EXERCISE INSTRUCTIONS
Out of the listing below, copy every line that carries the string "HALL".

AVAILABLE DATA
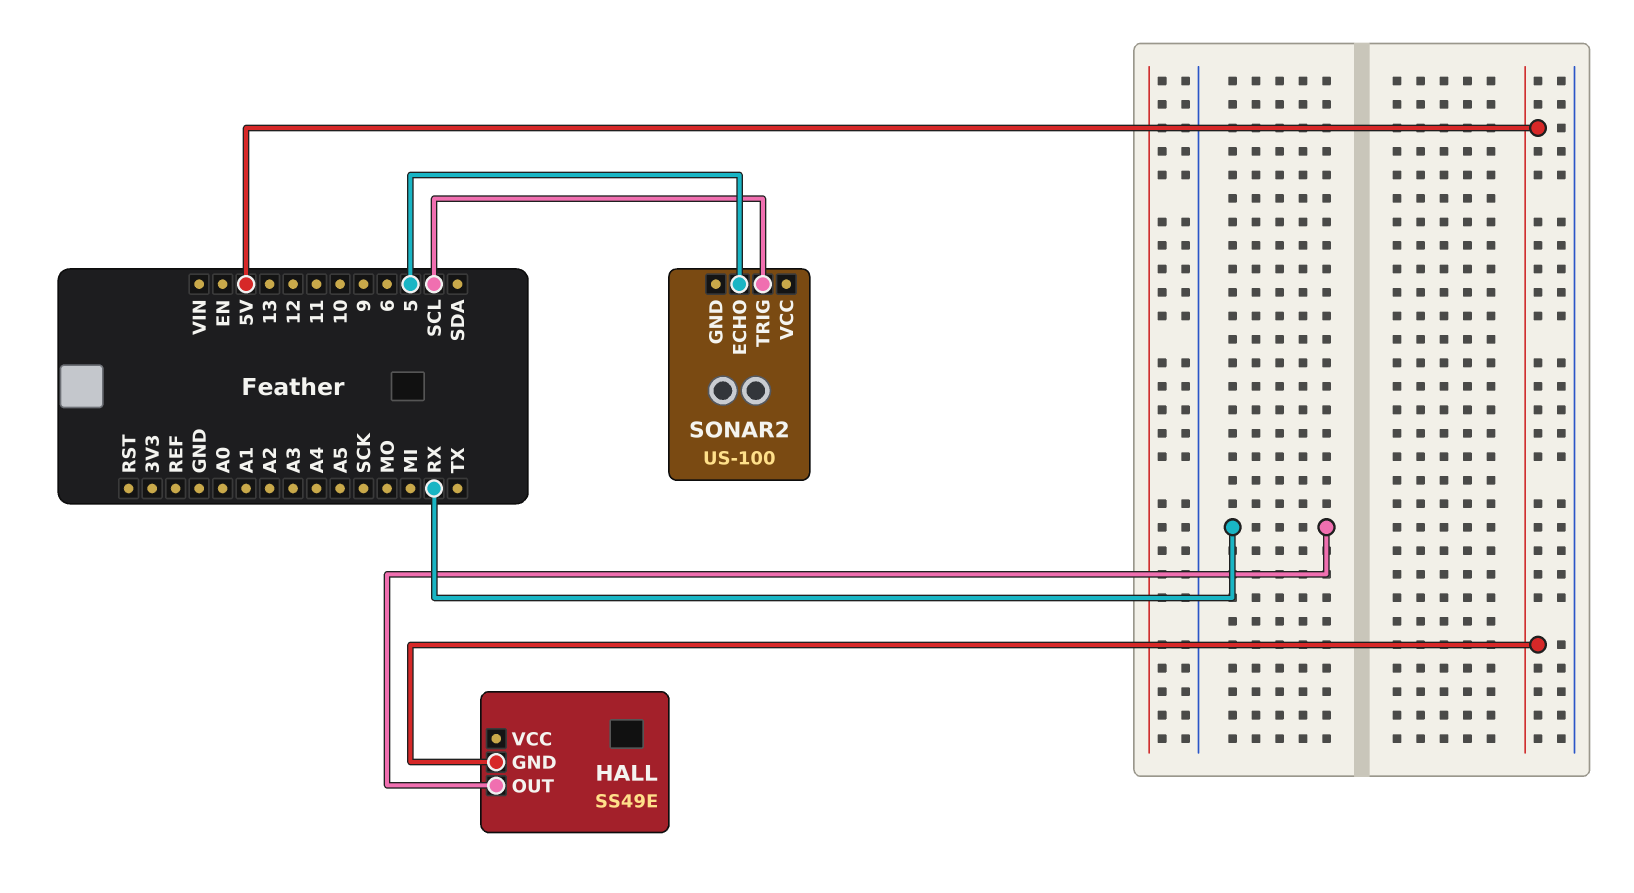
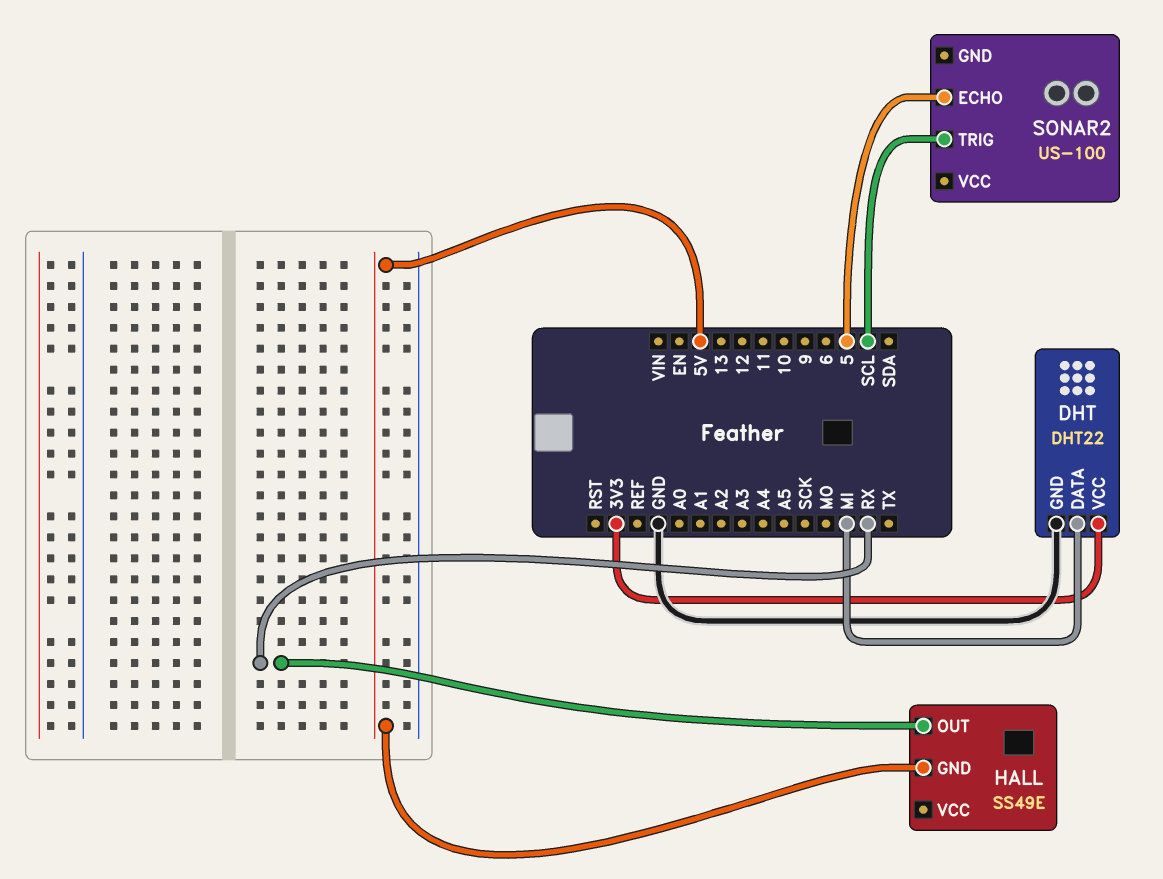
DHT: none -> DHT22
DHT pin DATA: none -> MI
DHT pin GND: none -> GND
DHT pin VCC: none -> 3V3

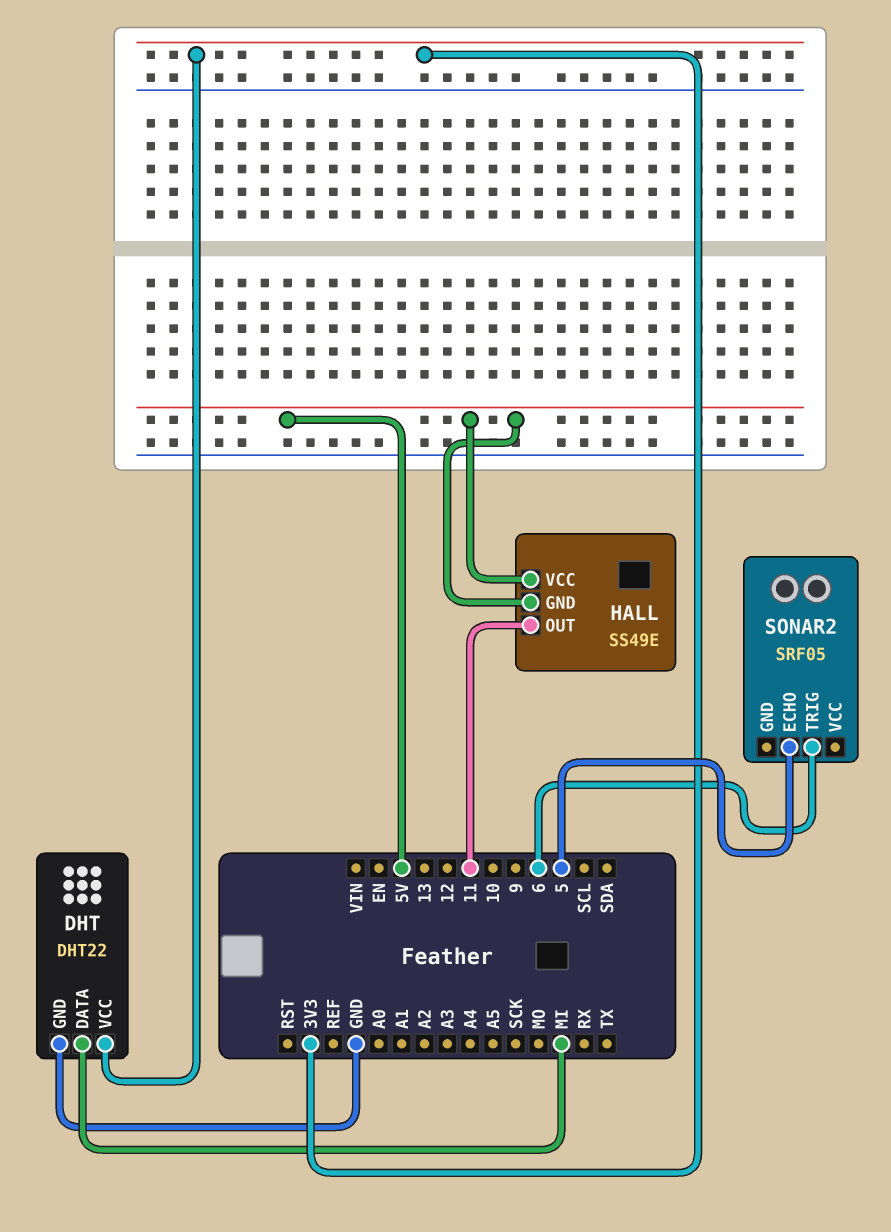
HALL pin OUT: RX -> 11
HALL pin VCC: none -> 5V
SONAR2: US-100 -> SRF05
SONAR2 pin TRIG: SCL -> 6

RESPONSE AREA
HALL pin OUT: RX -> 11
HALL pin VCC: none -> 5V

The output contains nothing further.